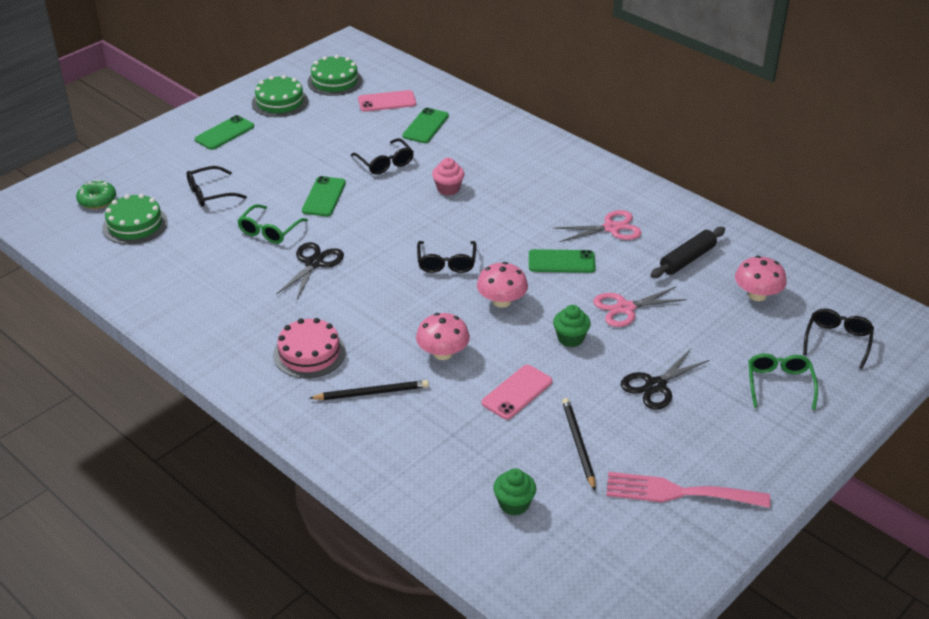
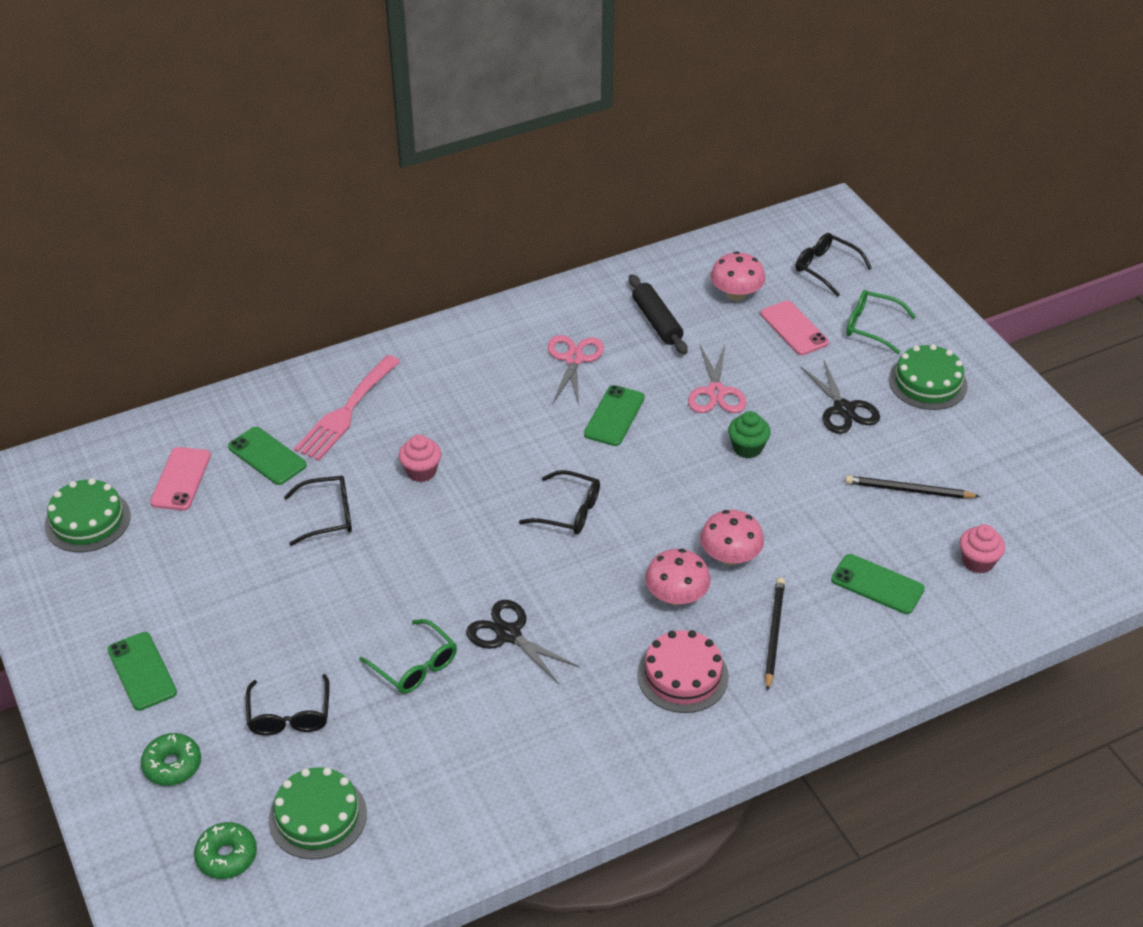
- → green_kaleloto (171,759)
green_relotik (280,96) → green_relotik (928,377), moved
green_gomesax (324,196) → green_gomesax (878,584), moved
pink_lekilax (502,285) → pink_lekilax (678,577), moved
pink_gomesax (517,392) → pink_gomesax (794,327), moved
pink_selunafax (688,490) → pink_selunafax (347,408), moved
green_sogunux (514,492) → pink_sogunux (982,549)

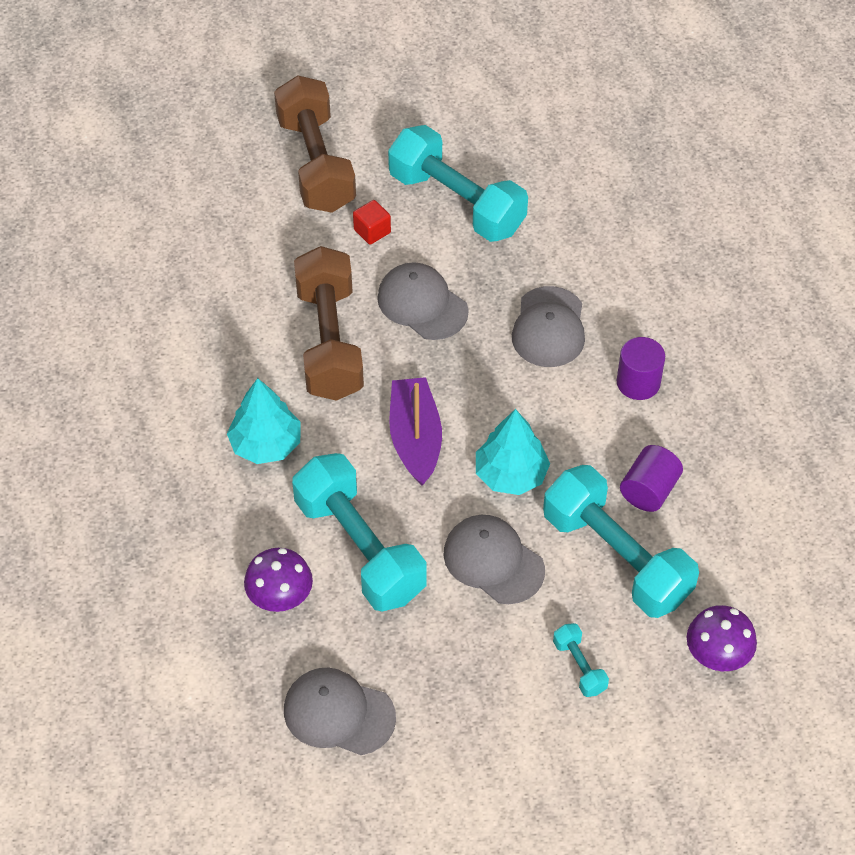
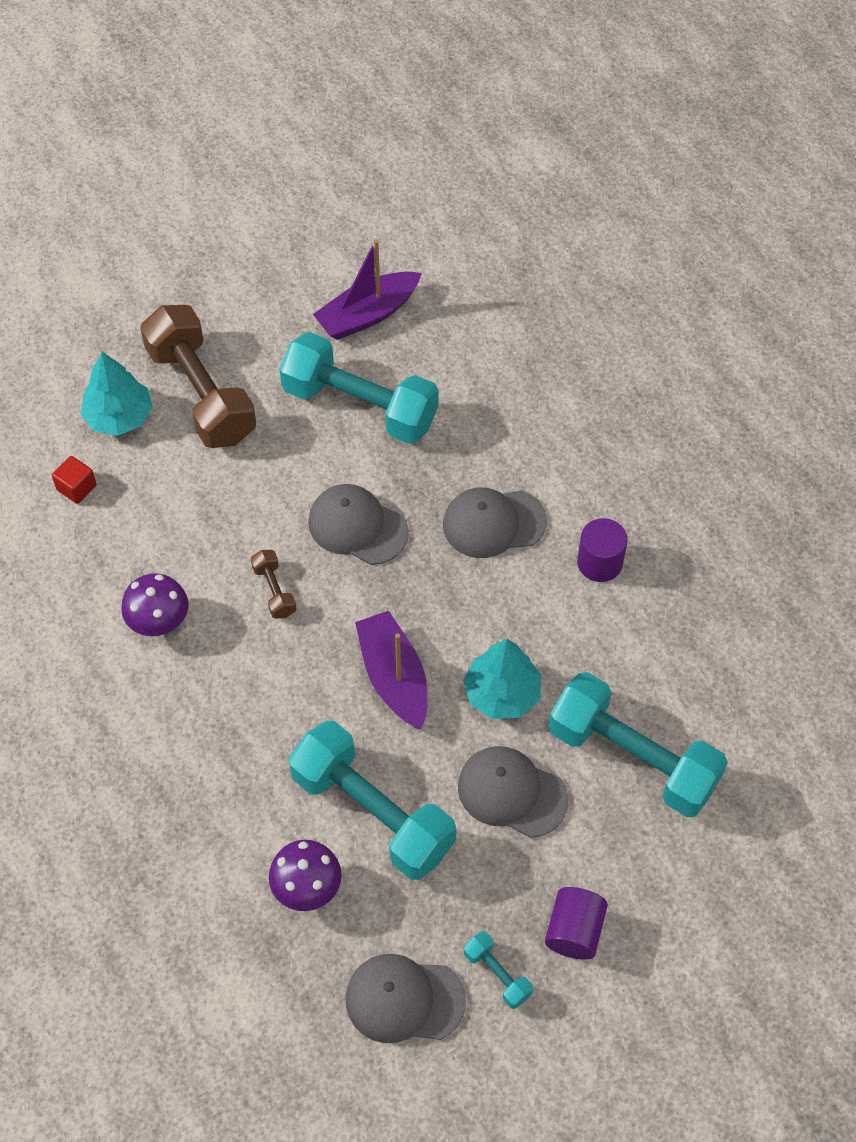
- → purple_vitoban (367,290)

——

Try it: Take the line containing "pink_lekilax (502,285) →" and all lines after it to the end of the data above, and reproduce them exactly, leaving out pictures. Nothing else belongs in the copy.

Written response:
pink_lekilax (502,285) → pink_lekilax (678,577), moved
pink_gomesax (517,392) → pink_gomesax (794,327), moved
pink_selunafax (688,490) → pink_selunafax (347,408), moved
green_sogunux (514,492) → pink_sogunux (982,549)

- → purple_vitoban (367,290)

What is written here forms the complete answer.